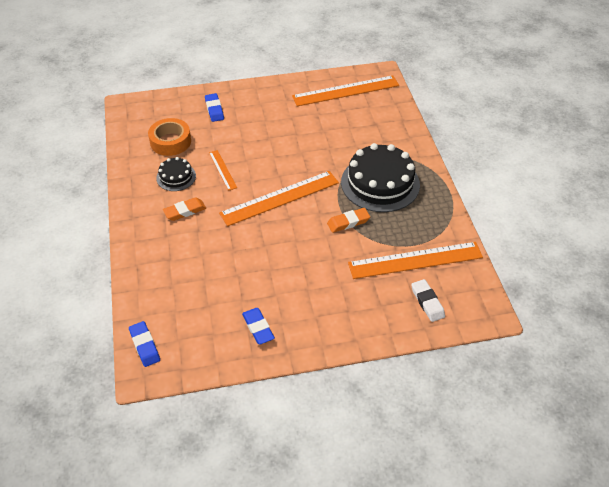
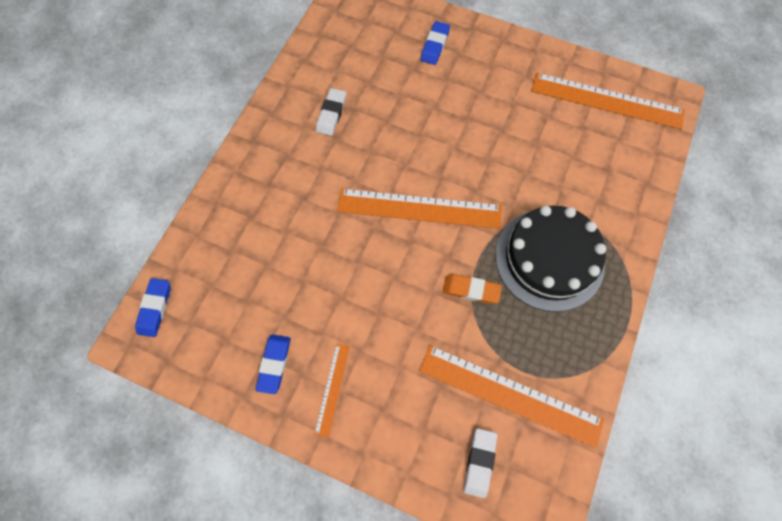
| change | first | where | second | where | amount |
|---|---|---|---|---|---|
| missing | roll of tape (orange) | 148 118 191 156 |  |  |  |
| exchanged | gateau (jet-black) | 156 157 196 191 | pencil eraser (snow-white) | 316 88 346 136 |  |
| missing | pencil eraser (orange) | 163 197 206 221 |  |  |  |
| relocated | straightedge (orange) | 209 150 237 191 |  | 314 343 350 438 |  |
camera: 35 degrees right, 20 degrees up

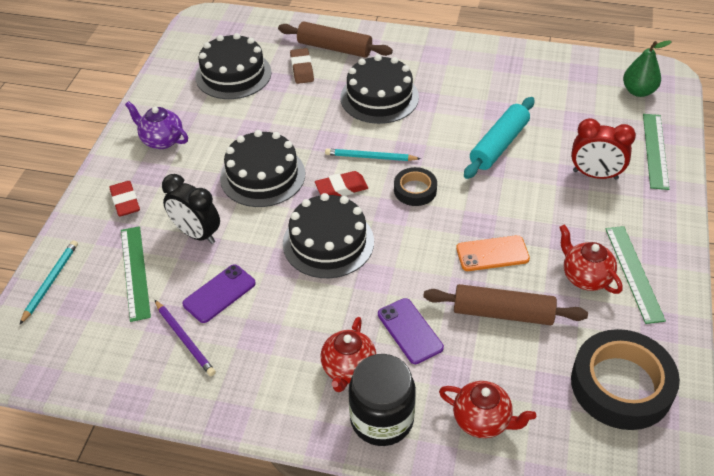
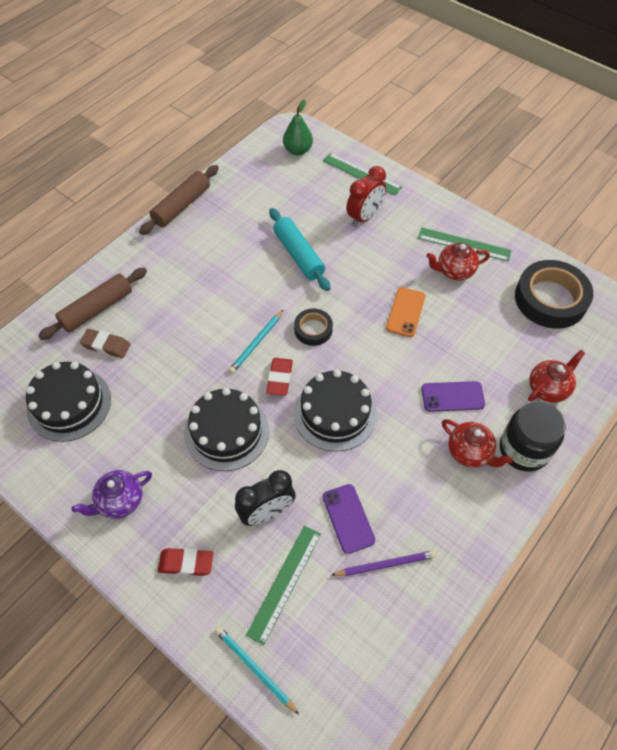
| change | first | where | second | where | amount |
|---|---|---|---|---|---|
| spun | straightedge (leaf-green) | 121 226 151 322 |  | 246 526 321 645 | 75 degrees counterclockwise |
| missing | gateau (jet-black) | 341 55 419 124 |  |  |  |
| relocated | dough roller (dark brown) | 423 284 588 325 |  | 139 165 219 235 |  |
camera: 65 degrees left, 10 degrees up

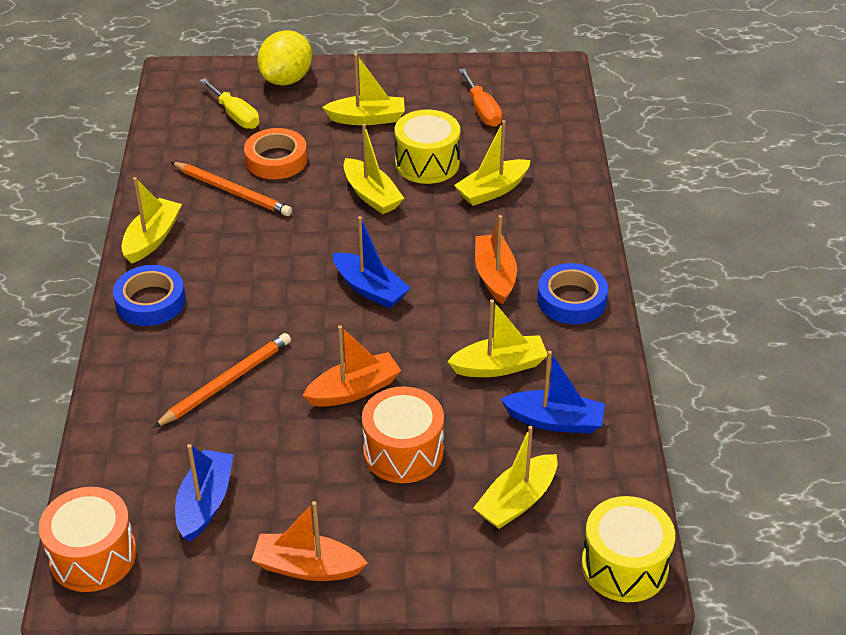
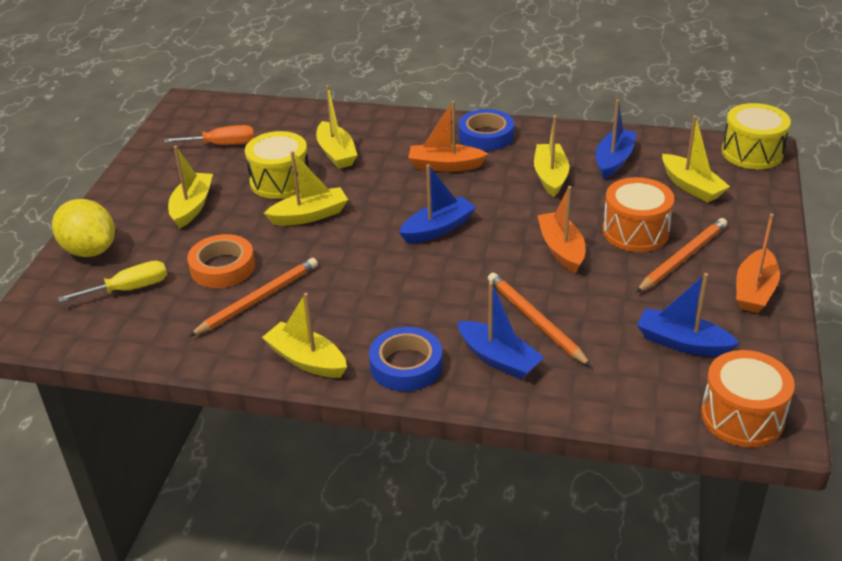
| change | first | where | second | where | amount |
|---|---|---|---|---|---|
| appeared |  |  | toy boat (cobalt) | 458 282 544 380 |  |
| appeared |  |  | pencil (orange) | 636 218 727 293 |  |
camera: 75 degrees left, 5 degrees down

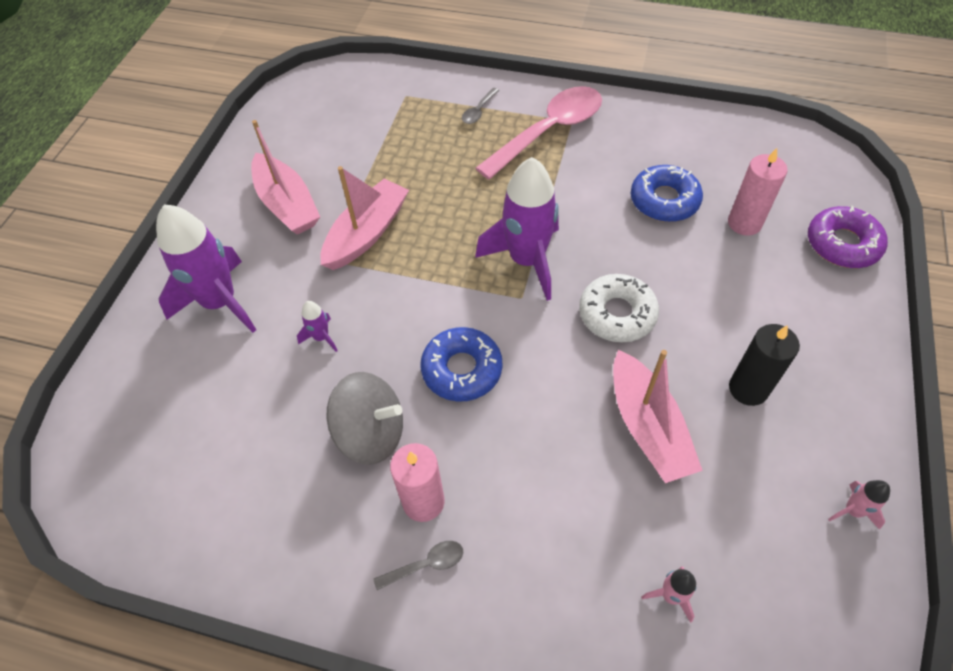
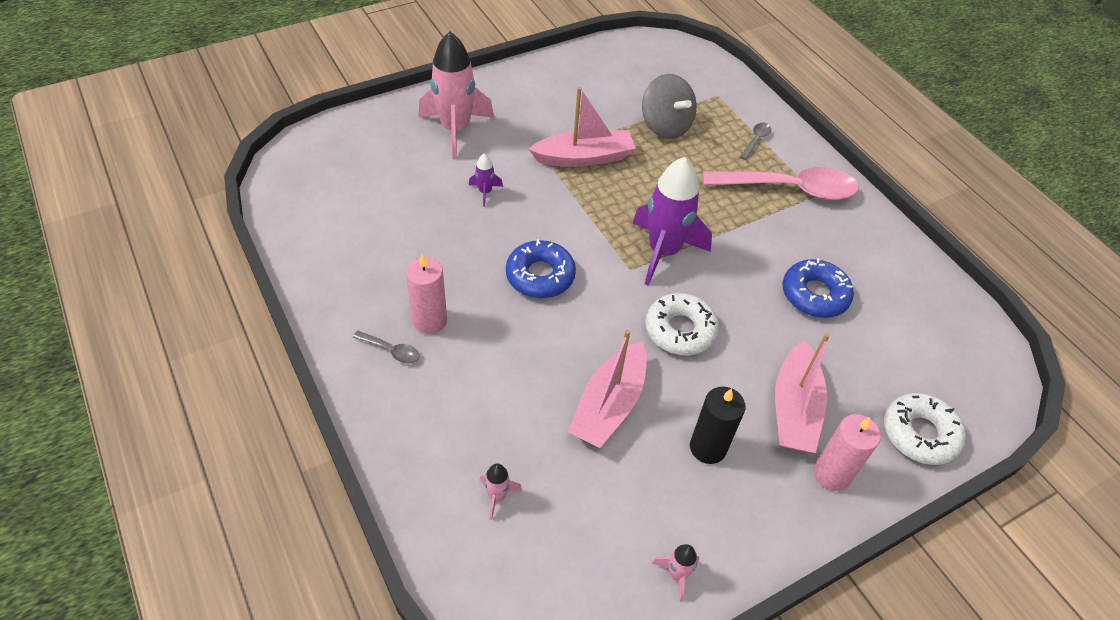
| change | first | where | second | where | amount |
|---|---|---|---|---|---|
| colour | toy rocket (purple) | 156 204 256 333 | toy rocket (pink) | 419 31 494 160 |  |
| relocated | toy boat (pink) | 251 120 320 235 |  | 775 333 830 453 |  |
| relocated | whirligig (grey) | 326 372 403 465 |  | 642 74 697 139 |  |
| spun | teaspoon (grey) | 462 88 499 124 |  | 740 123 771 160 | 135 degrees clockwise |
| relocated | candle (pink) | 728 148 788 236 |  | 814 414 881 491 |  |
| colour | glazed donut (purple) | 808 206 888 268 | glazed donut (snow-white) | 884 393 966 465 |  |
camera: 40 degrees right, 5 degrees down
★ ★ ★
What the exercise asks: Up to and including the line containing "missing | pencil", quote each line of the entries above from the very first, please, exactly and without images.

Answer to the problem:
| change | first | where | second | where | amount |
|---|---|---|---|---|---|
| missing | roll of tape (orange) | 148 118 191 156 |  |  |  |
| exchanged | gateau (jet-black) | 156 157 196 191 | pencil eraser (snow-white) | 316 88 346 136 |  |
| missing | pencil eraser (orange) | 163 197 206 221 |  |  |  |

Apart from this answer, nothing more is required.